== Record extracts ==

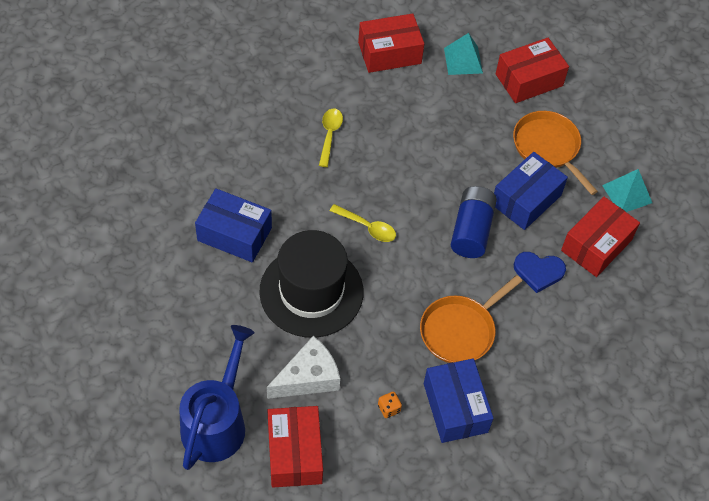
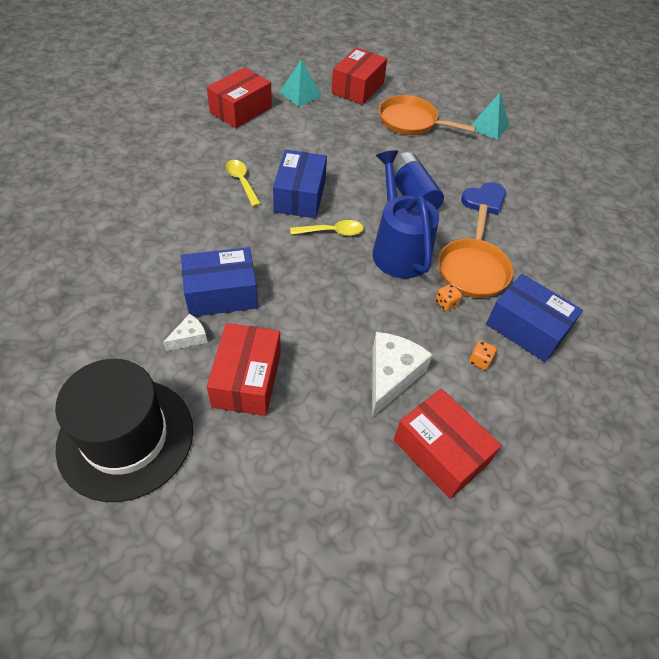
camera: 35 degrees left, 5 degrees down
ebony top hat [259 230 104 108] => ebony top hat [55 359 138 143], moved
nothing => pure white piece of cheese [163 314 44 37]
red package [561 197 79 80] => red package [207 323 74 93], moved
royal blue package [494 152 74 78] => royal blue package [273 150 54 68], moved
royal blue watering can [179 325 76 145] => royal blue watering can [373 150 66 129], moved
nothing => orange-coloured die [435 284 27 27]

===

About this exercise:
Give again only the lines of the material above that run from the one with "ebony top hat [259" through the end, both included, exactly as they appear.

Answer to this task:
ebony top hat [259 230 104 108] => ebony top hat [55 359 138 143], moved
nothing => pure white piece of cheese [163 314 44 37]
red package [561 197 79 80] => red package [207 323 74 93], moved
royal blue package [494 152 74 78] => royal blue package [273 150 54 68], moved
royal blue watering can [179 325 76 145] => royal blue watering can [373 150 66 129], moved
nothing => orange-coloured die [435 284 27 27]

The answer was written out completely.